Word for word, return the lines from the top of the listing to the line containing "[288 164 375 218]", both ends included, and no others.

> _RAW DATA_
☆ ☆ ☆ ☆ ☆ ☆ ☆

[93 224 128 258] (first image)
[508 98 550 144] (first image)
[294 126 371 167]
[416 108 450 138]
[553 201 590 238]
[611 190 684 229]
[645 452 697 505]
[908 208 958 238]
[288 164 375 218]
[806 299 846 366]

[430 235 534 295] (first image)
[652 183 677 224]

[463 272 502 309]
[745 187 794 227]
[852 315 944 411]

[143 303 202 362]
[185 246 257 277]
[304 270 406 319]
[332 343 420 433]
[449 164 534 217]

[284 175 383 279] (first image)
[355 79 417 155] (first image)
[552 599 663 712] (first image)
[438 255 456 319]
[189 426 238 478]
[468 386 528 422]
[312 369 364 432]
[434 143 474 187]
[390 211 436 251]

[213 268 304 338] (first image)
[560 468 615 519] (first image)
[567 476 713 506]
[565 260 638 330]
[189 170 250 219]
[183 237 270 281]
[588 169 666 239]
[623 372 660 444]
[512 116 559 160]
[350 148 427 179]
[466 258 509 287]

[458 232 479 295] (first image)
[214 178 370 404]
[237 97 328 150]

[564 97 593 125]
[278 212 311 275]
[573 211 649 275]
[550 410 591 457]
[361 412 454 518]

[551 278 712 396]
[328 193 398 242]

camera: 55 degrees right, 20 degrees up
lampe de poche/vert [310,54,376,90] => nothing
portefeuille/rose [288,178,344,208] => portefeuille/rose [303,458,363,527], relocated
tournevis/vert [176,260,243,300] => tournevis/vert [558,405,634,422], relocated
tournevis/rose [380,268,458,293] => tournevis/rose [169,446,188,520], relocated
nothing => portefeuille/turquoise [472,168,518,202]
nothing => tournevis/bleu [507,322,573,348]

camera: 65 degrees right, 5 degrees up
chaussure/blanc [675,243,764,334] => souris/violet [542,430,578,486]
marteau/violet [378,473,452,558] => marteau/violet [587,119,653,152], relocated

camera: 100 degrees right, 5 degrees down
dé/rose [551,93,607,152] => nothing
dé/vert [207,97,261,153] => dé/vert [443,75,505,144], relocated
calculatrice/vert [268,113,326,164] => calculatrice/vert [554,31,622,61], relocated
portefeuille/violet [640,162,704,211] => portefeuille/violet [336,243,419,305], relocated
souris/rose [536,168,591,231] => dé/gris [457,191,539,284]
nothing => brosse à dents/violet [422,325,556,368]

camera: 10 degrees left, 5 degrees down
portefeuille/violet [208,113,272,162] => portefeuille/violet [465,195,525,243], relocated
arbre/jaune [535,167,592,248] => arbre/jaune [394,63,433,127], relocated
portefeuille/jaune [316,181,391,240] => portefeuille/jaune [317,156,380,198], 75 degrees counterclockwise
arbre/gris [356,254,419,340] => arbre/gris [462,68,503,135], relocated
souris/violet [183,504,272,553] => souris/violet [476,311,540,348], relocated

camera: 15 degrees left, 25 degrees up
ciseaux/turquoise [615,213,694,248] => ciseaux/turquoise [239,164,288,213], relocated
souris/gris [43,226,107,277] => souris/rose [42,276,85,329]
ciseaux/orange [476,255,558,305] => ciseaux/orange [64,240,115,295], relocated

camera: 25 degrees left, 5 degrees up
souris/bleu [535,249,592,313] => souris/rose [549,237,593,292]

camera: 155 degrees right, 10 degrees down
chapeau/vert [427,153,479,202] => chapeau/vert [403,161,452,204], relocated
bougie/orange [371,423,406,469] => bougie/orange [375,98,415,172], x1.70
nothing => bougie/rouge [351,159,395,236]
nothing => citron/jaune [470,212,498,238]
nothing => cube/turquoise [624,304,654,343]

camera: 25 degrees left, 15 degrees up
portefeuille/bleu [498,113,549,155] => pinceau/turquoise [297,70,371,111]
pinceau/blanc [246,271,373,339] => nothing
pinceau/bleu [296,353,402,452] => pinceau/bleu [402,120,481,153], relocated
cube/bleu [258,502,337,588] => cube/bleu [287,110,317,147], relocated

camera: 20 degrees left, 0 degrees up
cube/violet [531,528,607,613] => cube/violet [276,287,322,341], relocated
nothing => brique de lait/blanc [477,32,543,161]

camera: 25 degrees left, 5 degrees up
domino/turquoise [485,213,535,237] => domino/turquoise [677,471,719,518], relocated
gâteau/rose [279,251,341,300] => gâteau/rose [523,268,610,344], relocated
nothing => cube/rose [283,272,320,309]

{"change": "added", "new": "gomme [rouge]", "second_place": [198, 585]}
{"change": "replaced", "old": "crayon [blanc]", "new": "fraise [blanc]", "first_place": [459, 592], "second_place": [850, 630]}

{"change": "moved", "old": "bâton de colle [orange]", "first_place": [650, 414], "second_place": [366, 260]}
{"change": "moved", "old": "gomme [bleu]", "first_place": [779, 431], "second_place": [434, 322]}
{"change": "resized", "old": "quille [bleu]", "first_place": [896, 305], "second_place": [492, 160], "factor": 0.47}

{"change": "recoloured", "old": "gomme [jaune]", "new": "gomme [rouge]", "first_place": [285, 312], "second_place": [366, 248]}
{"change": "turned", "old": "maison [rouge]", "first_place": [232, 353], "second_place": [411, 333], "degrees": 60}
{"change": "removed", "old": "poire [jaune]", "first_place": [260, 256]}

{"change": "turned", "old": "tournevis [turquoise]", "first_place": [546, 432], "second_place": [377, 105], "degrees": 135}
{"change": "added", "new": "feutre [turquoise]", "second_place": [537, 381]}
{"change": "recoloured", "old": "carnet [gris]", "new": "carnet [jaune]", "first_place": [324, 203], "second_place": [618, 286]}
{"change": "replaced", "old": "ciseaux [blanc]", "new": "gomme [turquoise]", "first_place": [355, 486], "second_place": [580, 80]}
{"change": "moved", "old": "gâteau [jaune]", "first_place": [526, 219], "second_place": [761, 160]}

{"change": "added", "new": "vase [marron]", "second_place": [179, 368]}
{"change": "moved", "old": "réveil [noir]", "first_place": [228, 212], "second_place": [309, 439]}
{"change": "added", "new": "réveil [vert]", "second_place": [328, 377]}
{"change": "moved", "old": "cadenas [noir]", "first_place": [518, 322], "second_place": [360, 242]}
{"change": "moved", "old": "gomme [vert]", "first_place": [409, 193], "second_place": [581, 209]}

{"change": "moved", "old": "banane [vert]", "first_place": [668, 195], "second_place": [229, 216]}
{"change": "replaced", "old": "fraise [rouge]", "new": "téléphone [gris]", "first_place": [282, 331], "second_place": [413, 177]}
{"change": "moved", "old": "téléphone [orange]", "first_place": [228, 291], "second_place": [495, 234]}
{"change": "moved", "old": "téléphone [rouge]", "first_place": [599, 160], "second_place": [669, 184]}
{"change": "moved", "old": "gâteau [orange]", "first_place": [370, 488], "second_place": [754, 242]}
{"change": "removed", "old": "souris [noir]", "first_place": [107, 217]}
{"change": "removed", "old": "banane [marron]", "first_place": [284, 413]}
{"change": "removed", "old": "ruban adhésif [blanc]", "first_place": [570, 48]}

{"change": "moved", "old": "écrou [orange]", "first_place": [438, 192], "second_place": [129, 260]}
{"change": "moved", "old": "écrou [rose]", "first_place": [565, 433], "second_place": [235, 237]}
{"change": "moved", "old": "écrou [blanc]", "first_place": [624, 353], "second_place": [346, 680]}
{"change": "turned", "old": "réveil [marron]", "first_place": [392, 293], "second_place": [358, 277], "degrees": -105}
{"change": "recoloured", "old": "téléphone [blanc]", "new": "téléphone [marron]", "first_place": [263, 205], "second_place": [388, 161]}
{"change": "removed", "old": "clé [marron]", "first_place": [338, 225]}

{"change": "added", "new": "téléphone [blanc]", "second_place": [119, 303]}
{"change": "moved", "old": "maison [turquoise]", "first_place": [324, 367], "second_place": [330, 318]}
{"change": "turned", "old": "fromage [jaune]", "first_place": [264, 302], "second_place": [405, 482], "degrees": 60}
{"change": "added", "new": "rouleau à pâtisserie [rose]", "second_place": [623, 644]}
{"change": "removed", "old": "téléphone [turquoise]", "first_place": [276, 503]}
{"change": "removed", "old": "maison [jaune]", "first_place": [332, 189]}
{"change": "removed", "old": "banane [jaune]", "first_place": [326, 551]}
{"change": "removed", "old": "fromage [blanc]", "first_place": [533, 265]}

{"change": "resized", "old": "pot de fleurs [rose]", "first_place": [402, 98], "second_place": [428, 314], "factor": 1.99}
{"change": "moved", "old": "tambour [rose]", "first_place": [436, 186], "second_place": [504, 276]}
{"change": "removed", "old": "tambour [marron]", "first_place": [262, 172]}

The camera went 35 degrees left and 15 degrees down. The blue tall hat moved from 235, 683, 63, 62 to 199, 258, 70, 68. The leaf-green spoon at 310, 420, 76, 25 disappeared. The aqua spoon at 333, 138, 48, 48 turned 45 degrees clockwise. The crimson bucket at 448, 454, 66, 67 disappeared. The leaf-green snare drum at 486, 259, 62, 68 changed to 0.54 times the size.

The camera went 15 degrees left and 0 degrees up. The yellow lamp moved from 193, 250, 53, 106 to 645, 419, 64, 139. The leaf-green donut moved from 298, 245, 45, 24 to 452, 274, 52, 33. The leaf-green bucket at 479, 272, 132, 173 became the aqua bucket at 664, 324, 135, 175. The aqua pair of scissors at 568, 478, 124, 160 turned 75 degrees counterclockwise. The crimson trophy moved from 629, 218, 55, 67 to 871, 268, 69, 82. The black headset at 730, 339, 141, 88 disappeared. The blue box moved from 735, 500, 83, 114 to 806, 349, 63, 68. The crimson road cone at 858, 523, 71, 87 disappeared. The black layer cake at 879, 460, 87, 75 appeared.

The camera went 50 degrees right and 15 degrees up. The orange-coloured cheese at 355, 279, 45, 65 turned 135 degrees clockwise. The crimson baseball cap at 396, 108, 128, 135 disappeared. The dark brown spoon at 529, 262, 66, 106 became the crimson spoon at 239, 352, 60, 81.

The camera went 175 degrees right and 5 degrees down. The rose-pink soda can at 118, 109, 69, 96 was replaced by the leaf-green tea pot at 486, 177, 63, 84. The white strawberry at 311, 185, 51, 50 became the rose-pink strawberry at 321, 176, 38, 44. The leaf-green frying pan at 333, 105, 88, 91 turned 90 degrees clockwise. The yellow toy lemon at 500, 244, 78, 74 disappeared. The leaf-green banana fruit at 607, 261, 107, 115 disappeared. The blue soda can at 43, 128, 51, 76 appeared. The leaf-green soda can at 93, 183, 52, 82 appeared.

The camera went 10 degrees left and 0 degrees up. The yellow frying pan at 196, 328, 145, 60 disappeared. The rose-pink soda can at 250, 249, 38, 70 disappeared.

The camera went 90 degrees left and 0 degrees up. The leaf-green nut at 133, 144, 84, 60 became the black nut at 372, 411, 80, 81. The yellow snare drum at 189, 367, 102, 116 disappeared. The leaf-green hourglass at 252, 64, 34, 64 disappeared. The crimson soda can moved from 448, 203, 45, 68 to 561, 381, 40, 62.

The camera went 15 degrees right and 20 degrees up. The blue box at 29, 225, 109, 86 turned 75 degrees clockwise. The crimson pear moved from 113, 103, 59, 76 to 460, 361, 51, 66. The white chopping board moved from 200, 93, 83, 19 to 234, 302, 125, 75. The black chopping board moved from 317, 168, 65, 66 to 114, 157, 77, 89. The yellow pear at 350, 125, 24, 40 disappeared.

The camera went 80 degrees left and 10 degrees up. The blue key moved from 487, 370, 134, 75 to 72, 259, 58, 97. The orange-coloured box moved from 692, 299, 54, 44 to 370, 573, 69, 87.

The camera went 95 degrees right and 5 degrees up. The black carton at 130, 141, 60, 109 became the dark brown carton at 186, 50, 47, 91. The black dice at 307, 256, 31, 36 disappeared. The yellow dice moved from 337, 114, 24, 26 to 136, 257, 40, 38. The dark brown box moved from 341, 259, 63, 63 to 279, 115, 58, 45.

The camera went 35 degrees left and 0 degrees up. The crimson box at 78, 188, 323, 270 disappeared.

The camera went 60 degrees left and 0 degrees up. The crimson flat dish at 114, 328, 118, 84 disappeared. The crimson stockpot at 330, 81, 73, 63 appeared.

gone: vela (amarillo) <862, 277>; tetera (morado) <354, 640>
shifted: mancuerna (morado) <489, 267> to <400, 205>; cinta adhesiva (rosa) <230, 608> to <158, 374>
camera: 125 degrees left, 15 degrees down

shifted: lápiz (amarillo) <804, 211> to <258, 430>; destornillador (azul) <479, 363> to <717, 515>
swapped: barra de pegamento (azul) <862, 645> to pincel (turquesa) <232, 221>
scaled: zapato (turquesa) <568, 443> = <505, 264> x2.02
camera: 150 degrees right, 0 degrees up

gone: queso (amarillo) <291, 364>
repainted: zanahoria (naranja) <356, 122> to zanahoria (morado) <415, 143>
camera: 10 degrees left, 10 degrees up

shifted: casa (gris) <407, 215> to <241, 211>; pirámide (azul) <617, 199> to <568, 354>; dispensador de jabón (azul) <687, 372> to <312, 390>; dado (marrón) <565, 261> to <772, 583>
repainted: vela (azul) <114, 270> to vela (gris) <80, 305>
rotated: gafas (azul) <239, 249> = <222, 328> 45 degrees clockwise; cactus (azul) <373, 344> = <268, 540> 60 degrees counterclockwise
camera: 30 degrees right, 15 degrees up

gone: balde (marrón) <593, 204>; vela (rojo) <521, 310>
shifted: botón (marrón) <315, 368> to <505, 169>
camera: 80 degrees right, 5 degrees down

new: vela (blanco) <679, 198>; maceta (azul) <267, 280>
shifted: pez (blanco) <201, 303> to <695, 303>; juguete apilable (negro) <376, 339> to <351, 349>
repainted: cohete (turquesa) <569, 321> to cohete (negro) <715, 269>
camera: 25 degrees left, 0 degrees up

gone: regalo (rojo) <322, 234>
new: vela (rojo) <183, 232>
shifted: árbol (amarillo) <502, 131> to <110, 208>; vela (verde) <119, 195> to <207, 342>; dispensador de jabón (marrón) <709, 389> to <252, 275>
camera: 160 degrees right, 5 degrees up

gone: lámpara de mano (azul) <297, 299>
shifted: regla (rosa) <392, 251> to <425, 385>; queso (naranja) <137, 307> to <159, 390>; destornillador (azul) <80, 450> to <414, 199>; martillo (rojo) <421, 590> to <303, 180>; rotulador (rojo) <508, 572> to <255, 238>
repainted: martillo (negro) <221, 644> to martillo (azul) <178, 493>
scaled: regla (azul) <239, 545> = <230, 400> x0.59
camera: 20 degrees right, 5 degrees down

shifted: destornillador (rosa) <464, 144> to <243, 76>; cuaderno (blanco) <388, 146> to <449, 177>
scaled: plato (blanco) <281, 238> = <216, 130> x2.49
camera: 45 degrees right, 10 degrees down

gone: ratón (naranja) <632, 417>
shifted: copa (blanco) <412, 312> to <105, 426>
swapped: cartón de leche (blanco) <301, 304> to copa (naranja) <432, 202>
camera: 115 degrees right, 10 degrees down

☆ ☆ ☆ ☆ ☆ ☆ ☆

> _ANSWER SECTION_
[93 224 128 258] (first image)
[508 98 550 144] (first image)
[294 126 371 167]
[416 108 450 138]
[553 201 590 238]
[611 190 684 229]
[645 452 697 505]
[908 208 958 238]
[288 164 375 218]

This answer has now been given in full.